PROVIDED RECORDS:
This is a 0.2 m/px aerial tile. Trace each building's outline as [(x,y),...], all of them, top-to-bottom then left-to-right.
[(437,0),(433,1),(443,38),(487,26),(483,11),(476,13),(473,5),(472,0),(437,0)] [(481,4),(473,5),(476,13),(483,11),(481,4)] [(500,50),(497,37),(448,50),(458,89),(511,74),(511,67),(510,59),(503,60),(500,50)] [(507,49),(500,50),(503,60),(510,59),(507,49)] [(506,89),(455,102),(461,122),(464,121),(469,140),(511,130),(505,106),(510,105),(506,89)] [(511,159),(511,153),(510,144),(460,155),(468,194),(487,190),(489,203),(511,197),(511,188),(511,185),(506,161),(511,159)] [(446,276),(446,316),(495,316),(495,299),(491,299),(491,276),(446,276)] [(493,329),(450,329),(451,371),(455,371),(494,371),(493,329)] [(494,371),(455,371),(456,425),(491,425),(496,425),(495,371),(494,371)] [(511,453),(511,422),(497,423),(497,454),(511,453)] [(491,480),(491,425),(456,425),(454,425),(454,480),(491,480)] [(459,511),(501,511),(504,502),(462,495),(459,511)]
---
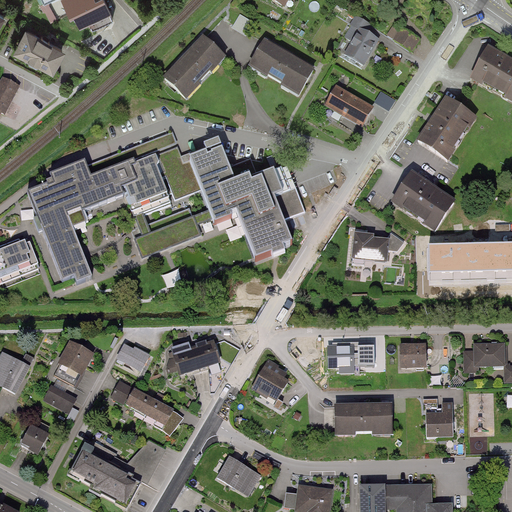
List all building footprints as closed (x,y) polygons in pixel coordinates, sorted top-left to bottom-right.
...
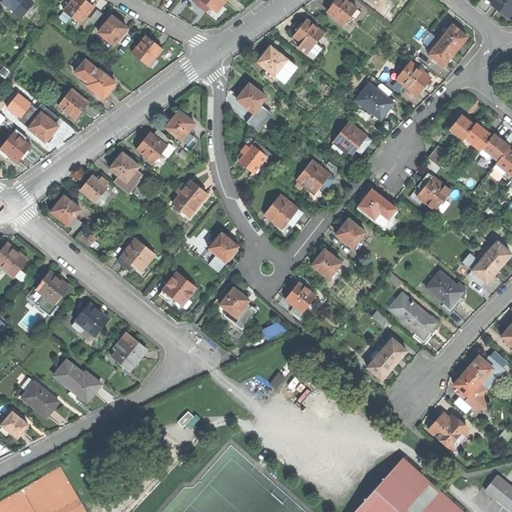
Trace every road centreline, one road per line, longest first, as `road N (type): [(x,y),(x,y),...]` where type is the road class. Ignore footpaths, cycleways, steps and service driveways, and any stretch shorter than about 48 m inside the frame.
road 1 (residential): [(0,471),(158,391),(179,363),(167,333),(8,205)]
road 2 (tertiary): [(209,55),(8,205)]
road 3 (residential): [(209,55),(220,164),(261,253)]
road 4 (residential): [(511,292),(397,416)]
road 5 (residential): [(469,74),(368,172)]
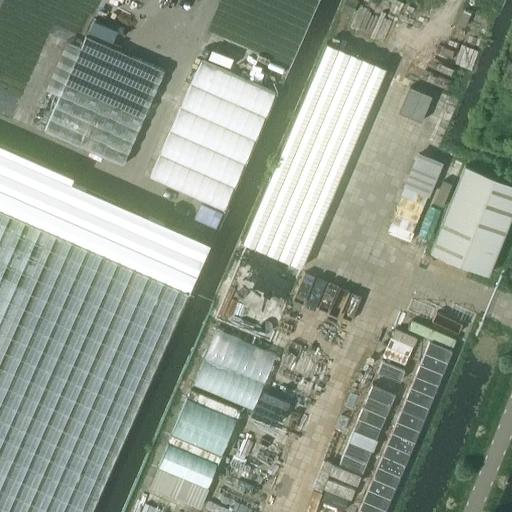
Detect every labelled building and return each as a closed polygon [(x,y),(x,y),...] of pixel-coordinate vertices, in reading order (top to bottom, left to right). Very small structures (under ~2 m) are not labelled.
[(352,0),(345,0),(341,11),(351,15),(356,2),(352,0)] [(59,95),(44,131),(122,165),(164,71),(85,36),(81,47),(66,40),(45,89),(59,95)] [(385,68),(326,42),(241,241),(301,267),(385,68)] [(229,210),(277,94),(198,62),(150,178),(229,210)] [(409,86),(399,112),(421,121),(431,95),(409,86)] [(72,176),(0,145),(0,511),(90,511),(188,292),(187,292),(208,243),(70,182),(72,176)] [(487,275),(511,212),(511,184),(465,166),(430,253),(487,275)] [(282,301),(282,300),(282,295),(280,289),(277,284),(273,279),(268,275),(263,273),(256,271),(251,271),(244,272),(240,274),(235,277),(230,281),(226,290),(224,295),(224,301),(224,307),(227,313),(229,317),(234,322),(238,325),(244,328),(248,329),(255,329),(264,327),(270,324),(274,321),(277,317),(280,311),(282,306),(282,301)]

EXERCISE DESCRIPTION: Filter the listing above down to the lines that contain the word "every", and copy each such line in full.

REPLY:
Trace every road centreline, one road per line, longest first, as `road N (type): [(x,y),(x,y),...]` where type is the road class. Ignore footpaths, cycleways, steps and service driveways, and any stretch shorter than about 48 m inside the frame.
Detect every labelled building and return each as a closed polygon [(x,y),(x,y),...] of pixel-coordinate vertices, in reading order (top to bottom, left to right). Very small structures (under ~2 m) are not labelled.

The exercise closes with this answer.